What you need to do: Your task is to repeat the lines below exactly, excluding any pictures they contain.
(Beginning of Supplied data)
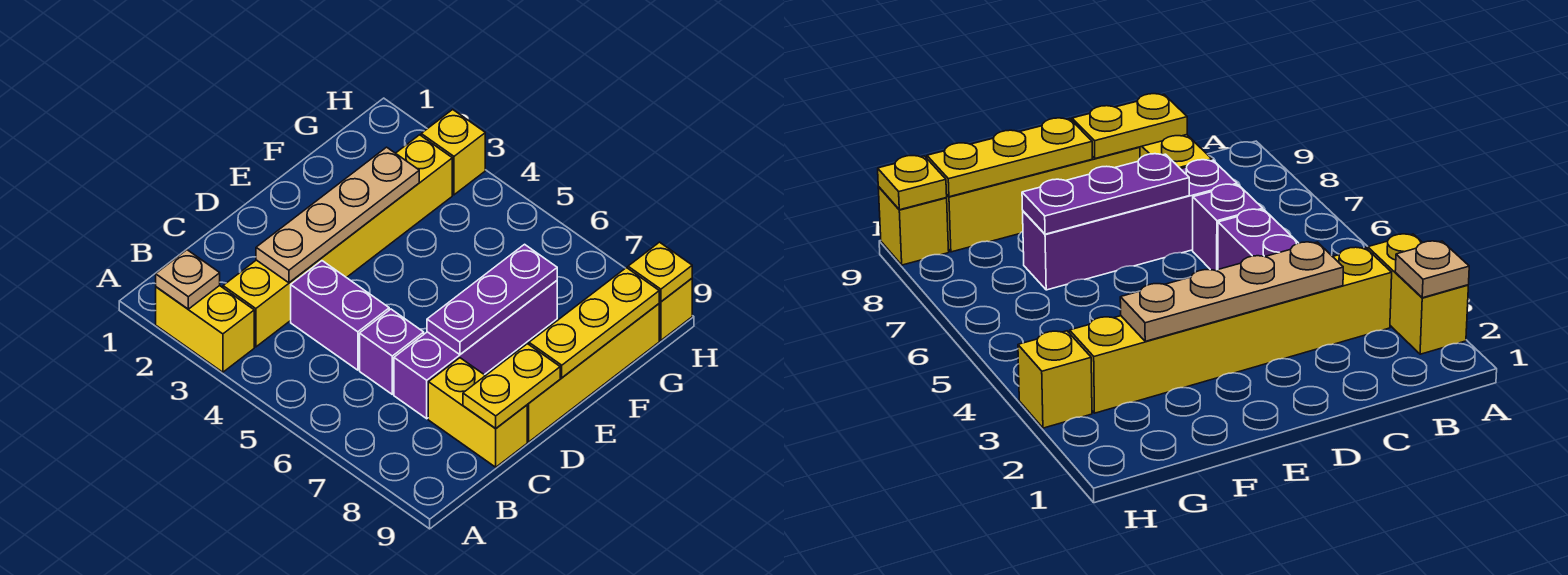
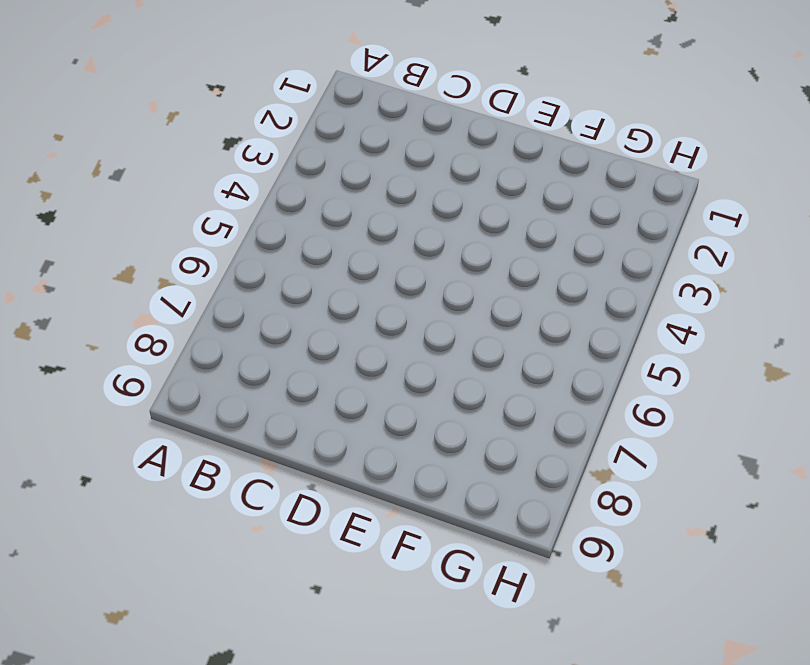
none -> yellow brick A2:A3 level 1
none -> yellow brick B3:G3 level 1
none -> purple brick C4:C5 level 1

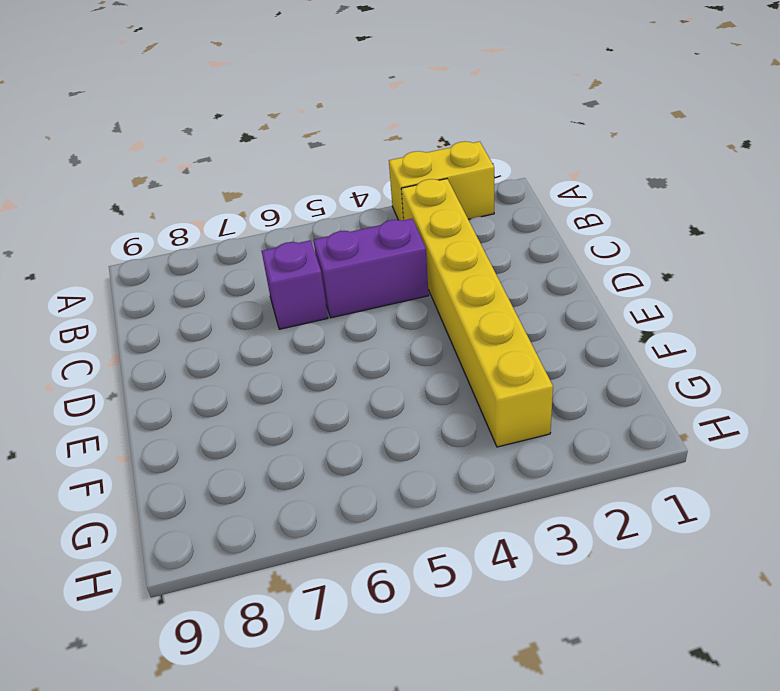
none -> purple brick C7:F7 level 1
none -> yellow brick C8:C9 level 1
none -> yellow brick D9:G9 level 1

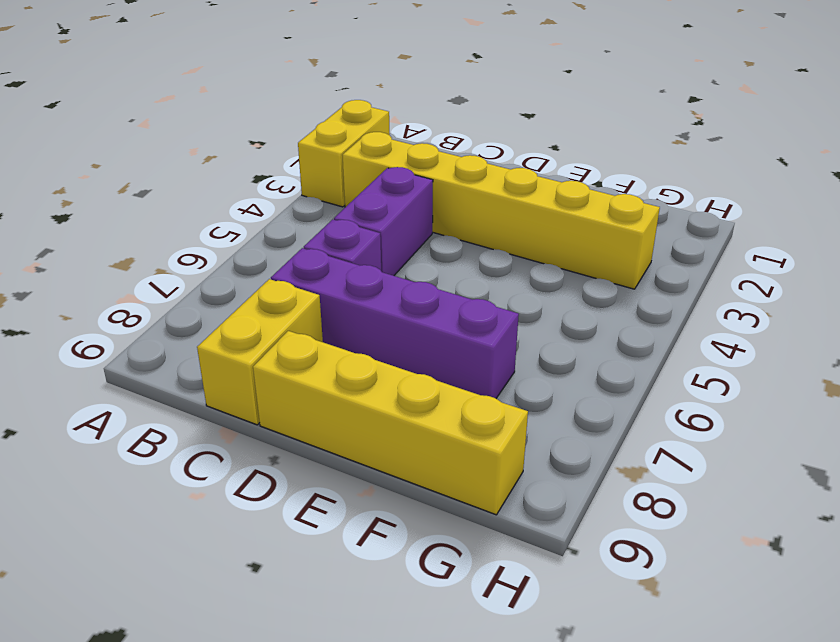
none -> yellow brick H3 level 1
none -> yellow brick H9 level 1
none -> tan plate A2 level 2

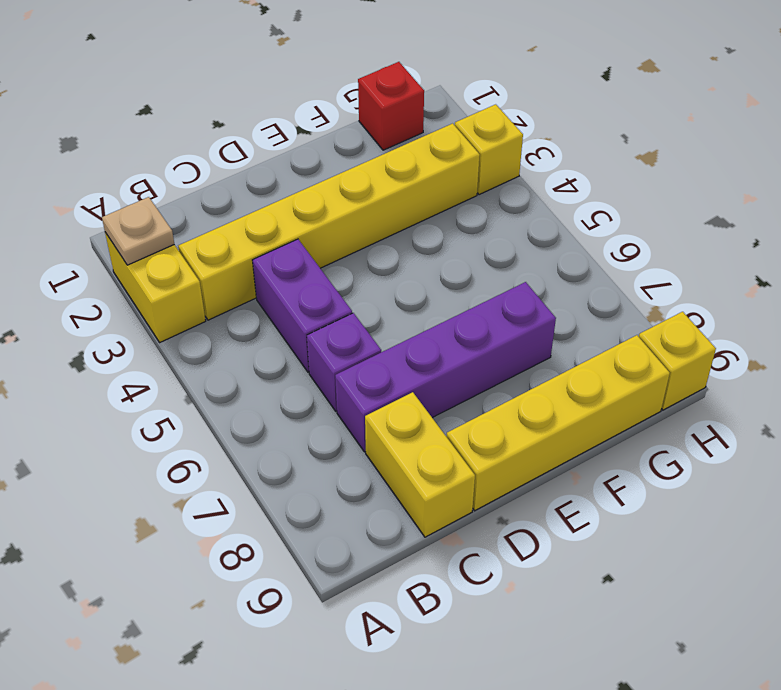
red brick G1 level 1 -> none
none -> tan plate C3:F3 level 2
none -> yellow plate C9:D9 level 2
none -> purple plate D7:F7 level 2

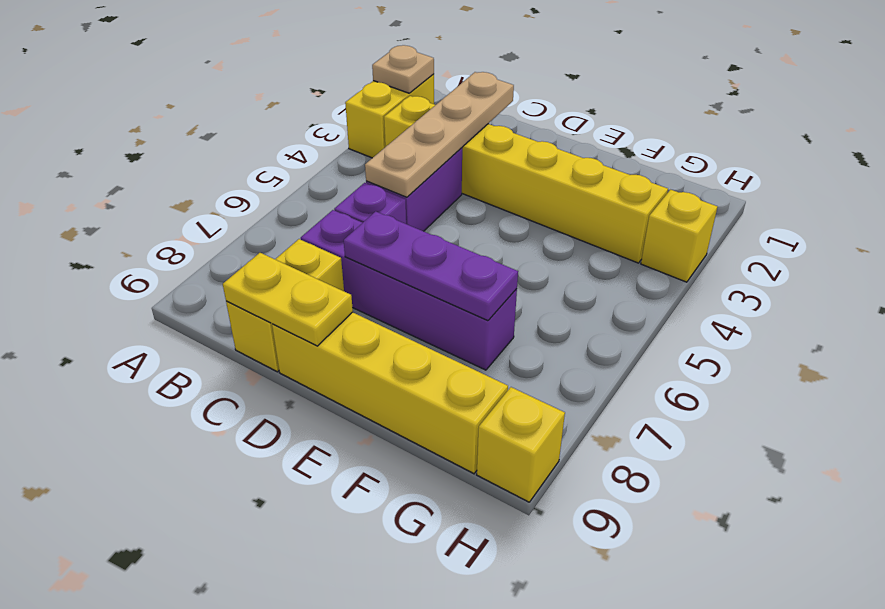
tan plate C2:C5 level 2 -> tan plate C3:F3 level 2
none -> yellow plate E9:G9 level 2
none -> yellow plate H9 level 2

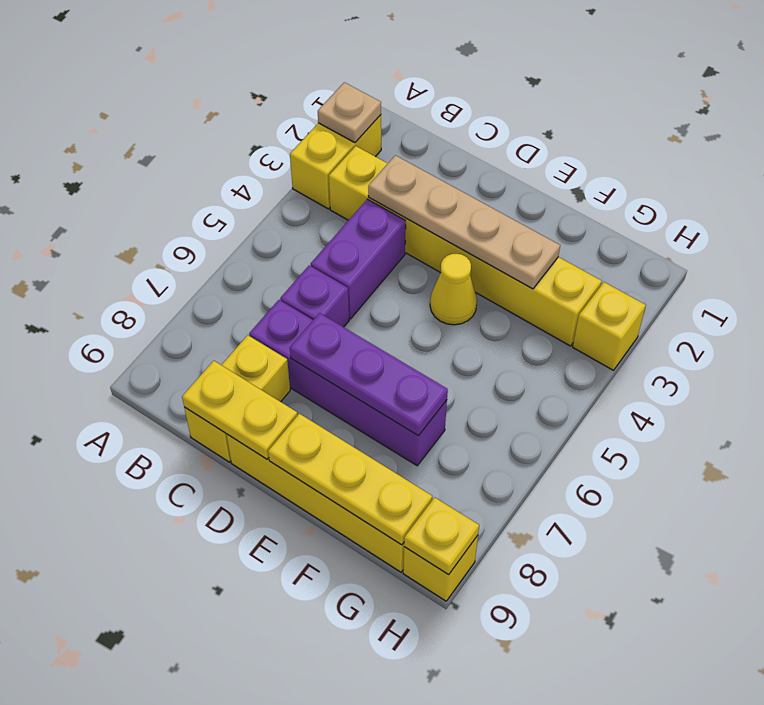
yellow cone E4 level 1 -> none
(End of Supplied data)
Result for this exercise:
none -> yellow brick A2:A3 level 1
none -> yellow brick B3:G3 level 1
none -> purple brick C4:C5 level 1

none -> purple brick C7:F7 level 1
none -> yellow brick C8:C9 level 1
none -> yellow brick D9:G9 level 1

none -> yellow brick H3 level 1
none -> yellow brick H9 level 1
none -> tan plate A2 level 2

red brick G1 level 1 -> none
none -> tan plate C3:F3 level 2
none -> yellow plate C9:D9 level 2
none -> purple plate D7:F7 level 2

tan plate C2:C5 level 2 -> tan plate C3:F3 level 2
none -> yellow plate E9:G9 level 2
none -> yellow plate H9 level 2

yellow cone E4 level 1 -> none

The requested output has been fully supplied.